[Colored item counts]

========================

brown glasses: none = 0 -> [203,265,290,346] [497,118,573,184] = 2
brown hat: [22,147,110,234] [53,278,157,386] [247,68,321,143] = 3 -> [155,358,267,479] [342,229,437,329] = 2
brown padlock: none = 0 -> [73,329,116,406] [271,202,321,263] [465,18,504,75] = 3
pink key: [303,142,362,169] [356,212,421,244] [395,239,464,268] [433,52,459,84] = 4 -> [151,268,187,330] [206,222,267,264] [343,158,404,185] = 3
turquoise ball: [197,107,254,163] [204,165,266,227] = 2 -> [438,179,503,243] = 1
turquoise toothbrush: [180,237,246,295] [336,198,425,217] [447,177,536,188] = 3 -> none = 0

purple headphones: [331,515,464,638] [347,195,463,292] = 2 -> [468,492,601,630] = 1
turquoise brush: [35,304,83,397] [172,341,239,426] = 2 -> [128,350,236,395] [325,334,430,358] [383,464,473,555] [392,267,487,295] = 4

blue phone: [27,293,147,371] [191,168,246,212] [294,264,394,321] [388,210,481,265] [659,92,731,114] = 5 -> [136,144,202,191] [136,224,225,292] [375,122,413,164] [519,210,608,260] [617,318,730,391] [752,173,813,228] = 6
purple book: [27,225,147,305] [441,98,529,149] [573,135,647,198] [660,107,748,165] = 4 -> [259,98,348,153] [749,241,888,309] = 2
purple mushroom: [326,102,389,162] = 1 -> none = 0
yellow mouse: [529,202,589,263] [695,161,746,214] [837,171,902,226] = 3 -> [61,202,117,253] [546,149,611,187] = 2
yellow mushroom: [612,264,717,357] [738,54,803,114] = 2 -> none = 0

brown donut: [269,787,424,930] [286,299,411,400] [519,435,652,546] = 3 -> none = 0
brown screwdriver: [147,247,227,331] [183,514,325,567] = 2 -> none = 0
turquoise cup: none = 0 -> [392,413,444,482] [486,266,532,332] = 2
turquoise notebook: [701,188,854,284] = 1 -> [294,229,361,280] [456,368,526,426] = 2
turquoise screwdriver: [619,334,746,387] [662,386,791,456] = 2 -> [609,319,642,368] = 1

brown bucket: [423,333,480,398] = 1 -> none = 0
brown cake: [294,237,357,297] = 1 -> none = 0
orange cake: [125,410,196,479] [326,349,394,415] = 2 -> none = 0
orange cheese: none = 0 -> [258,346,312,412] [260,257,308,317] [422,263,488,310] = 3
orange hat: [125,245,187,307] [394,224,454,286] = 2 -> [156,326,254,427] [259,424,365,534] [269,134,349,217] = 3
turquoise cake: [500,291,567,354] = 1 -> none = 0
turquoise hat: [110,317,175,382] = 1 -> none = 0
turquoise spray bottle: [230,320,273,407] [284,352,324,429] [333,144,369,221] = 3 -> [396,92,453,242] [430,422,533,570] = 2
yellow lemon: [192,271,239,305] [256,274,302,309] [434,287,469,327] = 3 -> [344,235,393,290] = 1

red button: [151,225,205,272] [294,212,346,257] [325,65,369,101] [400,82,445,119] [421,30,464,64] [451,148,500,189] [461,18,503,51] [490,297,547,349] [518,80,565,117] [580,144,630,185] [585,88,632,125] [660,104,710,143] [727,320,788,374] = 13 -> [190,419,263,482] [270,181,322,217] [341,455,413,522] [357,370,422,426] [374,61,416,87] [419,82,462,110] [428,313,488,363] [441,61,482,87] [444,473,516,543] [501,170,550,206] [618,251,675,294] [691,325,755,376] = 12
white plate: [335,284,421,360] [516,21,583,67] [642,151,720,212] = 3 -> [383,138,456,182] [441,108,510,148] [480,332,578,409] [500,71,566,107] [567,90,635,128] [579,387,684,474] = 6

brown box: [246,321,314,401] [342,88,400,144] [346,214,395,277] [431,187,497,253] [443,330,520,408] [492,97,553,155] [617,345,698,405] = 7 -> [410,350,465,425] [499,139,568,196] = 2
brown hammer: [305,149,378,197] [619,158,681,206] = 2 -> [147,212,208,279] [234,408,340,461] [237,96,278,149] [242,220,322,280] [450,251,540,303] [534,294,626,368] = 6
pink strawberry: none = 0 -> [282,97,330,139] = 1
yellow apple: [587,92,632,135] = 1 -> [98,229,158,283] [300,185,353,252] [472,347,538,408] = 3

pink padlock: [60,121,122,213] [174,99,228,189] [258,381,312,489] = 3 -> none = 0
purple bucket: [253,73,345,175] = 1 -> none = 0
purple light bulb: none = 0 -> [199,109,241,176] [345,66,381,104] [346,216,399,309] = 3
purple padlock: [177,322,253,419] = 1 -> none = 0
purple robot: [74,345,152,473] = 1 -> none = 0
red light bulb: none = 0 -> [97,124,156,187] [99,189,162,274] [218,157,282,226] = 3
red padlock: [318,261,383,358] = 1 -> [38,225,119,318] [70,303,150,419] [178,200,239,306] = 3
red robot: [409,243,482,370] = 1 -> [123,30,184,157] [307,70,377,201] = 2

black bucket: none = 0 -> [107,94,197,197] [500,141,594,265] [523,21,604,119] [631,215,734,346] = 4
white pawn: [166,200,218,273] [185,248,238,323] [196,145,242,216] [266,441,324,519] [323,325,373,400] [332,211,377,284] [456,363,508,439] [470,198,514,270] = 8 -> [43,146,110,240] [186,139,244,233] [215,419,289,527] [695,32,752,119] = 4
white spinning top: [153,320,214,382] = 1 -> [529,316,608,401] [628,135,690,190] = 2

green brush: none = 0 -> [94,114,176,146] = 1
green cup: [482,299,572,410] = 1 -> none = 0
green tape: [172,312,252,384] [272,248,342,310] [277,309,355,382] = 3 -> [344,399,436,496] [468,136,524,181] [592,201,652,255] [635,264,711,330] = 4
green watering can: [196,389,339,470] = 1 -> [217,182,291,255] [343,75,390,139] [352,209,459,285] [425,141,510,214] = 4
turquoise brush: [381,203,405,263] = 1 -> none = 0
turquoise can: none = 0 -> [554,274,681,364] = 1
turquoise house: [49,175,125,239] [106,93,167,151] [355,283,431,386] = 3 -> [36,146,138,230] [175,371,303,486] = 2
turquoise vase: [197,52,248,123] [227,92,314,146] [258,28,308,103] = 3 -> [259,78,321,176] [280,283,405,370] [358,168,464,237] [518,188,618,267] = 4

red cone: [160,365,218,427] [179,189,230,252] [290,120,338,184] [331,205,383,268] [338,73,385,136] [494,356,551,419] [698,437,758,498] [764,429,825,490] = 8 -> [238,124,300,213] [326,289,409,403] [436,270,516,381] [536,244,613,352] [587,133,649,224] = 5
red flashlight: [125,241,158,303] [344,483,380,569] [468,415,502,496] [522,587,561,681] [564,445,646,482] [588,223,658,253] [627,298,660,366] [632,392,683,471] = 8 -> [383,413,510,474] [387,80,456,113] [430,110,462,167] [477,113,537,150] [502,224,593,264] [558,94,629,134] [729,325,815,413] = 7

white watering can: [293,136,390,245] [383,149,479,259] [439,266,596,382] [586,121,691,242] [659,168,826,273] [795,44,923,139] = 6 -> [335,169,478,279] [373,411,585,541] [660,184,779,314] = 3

========================

■ Problem to solve ■
An exact restatement of the data above is required.

■ Written solution ■
brown glasses: none = 0 -> [203,265,290,346] [497,118,573,184] = 2
brown hat: [22,147,110,234] [53,278,157,386] [247,68,321,143] = 3 -> [155,358,267,479] [342,229,437,329] = 2
brown padlock: none = 0 -> [73,329,116,406] [271,202,321,263] [465,18,504,75] = 3
pink key: [303,142,362,169] [356,212,421,244] [395,239,464,268] [433,52,459,84] = 4 -> [151,268,187,330] [206,222,267,264] [343,158,404,185] = 3
turquoise ball: [197,107,254,163] [204,165,266,227] = 2 -> [438,179,503,243] = 1
turquoise toothbrush: [180,237,246,295] [336,198,425,217] [447,177,536,188] = 3 -> none = 0

purple headphones: [331,515,464,638] [347,195,463,292] = 2 -> [468,492,601,630] = 1
turquoise brush: [35,304,83,397] [172,341,239,426] = 2 -> [128,350,236,395] [325,334,430,358] [383,464,473,555] [392,267,487,295] = 4

blue phone: [27,293,147,371] [191,168,246,212] [294,264,394,321] [388,210,481,265] [659,92,731,114] = 5 -> [136,144,202,191] [136,224,225,292] [375,122,413,164] [519,210,608,260] [617,318,730,391] [752,173,813,228] = 6
purple book: [27,225,147,305] [441,98,529,149] [573,135,647,198] [660,107,748,165] = 4 -> [259,98,348,153] [749,241,888,309] = 2
purple mushroom: [326,102,389,162] = 1 -> none = 0
yellow mouse: [529,202,589,263] [695,161,746,214] [837,171,902,226] = 3 -> [61,202,117,253] [546,149,611,187] = 2
yellow mushroom: [612,264,717,357] [738,54,803,114] = 2 -> none = 0

brown donut: [269,787,424,930] [286,299,411,400] [519,435,652,546] = 3 -> none = 0
brown screwdriver: [147,247,227,331] [183,514,325,567] = 2 -> none = 0
turquoise cup: none = 0 -> [392,413,444,482] [486,266,532,332] = 2
turquoise notebook: [701,188,854,284] = 1 -> [294,229,361,280] [456,368,526,426] = 2
turquoise screwdriver: [619,334,746,387] [662,386,791,456] = 2 -> [609,319,642,368] = 1

brown bucket: [423,333,480,398] = 1 -> none = 0
brown cake: [294,237,357,297] = 1 -> none = 0
orange cake: [125,410,196,479] [326,349,394,415] = 2 -> none = 0
orange cheese: none = 0 -> [258,346,312,412] [260,257,308,317] [422,263,488,310] = 3
orange hat: [125,245,187,307] [394,224,454,286] = 2 -> [156,326,254,427] [259,424,365,534] [269,134,349,217] = 3
turquoise cake: [500,291,567,354] = 1 -> none = 0
turquoise hat: [110,317,175,382] = 1 -> none = 0
turquoise spray bottle: [230,320,273,407] [284,352,324,429] [333,144,369,221] = 3 -> [396,92,453,242] [430,422,533,570] = 2
yellow lemon: [192,271,239,305] [256,274,302,309] [434,287,469,327] = 3 -> [344,235,393,290] = 1

red button: [151,225,205,272] [294,212,346,257] [325,65,369,101] [400,82,445,119] [421,30,464,64] [451,148,500,189] [461,18,503,51] [490,297,547,349] [518,80,565,117] [580,144,630,185] [585,88,632,125] [660,104,710,143] [727,320,788,374] = 13 -> [190,419,263,482] [270,181,322,217] [341,455,413,522] [357,370,422,426] [374,61,416,87] [419,82,462,110] [428,313,488,363] [441,61,482,87] [444,473,516,543] [501,170,550,206] [618,251,675,294] [691,325,755,376] = 12
white plate: [335,284,421,360] [516,21,583,67] [642,151,720,212] = 3 -> [383,138,456,182] [441,108,510,148] [480,332,578,409] [500,71,566,107] [567,90,635,128] [579,387,684,474] = 6

brown box: [246,321,314,401] [342,88,400,144] [346,214,395,277] [431,187,497,253] [443,330,520,408] [492,97,553,155] [617,345,698,405] = 7 -> [410,350,465,425] [499,139,568,196] = 2
brown hammer: [305,149,378,197] [619,158,681,206] = 2 -> [147,212,208,279] [234,408,340,461] [237,96,278,149] [242,220,322,280] [450,251,540,303] [534,294,626,368] = 6
pink strawberry: none = 0 -> [282,97,330,139] = 1
yellow apple: [587,92,632,135] = 1 -> [98,229,158,283] [300,185,353,252] [472,347,538,408] = 3

pink padlock: [60,121,122,213] [174,99,228,189] [258,381,312,489] = 3 -> none = 0
purple bucket: [253,73,345,175] = 1 -> none = 0
purple light bulb: none = 0 -> [199,109,241,176] [345,66,381,104] [346,216,399,309] = 3
purple padlock: [177,322,253,419] = 1 -> none = 0
purple robot: [74,345,152,473] = 1 -> none = 0
red light bulb: none = 0 -> [97,124,156,187] [99,189,162,274] [218,157,282,226] = 3
red padlock: [318,261,383,358] = 1 -> [38,225,119,318] [70,303,150,419] [178,200,239,306] = 3
red robot: [409,243,482,370] = 1 -> [123,30,184,157] [307,70,377,201] = 2

black bucket: none = 0 -> [107,94,197,197] [500,141,594,265] [523,21,604,119] [631,215,734,346] = 4
white pawn: [166,200,218,273] [185,248,238,323] [196,145,242,216] [266,441,324,519] [323,325,373,400] [332,211,377,284] [456,363,508,439] [470,198,514,270] = 8 -> [43,146,110,240] [186,139,244,233] [215,419,289,527] [695,32,752,119] = 4
white spinning top: [153,320,214,382] = 1 -> [529,316,608,401] [628,135,690,190] = 2

green brush: none = 0 -> [94,114,176,146] = 1
green cup: [482,299,572,410] = 1 -> none = 0
green tape: [172,312,252,384] [272,248,342,310] [277,309,355,382] = 3 -> [344,399,436,496] [468,136,524,181] [592,201,652,255] [635,264,711,330] = 4
green watering can: [196,389,339,470] = 1 -> [217,182,291,255] [343,75,390,139] [352,209,459,285] [425,141,510,214] = 4
turquoise brush: [381,203,405,263] = 1 -> none = 0
turquoise can: none = 0 -> [554,274,681,364] = 1
turquoise house: [49,175,125,239] [106,93,167,151] [355,283,431,386] = 3 -> [36,146,138,230] [175,371,303,486] = 2
turquoise vase: [197,52,248,123] [227,92,314,146] [258,28,308,103] = 3 -> [259,78,321,176] [280,283,405,370] [358,168,464,237] [518,188,618,267] = 4

red cone: [160,365,218,427] [179,189,230,252] [290,120,338,184] [331,205,383,268] [338,73,385,136] [494,356,551,419] [698,437,758,498] [764,429,825,490] = 8 -> [238,124,300,213] [326,289,409,403] [436,270,516,381] [536,244,613,352] [587,133,649,224] = 5
red flashlight: [125,241,158,303] [344,483,380,569] [468,415,502,496] [522,587,561,681] [564,445,646,482] [588,223,658,253] [627,298,660,366] [632,392,683,471] = 8 -> [383,413,510,474] [387,80,456,113] [430,110,462,167] [477,113,537,150] [502,224,593,264] [558,94,629,134] [729,325,815,413] = 7

white watering can: [293,136,390,245] [383,149,479,259] [439,266,596,382] [586,121,691,242] [659,168,826,273] [795,44,923,139] = 6 -> [335,169,478,279] [373,411,585,541] [660,184,779,314] = 3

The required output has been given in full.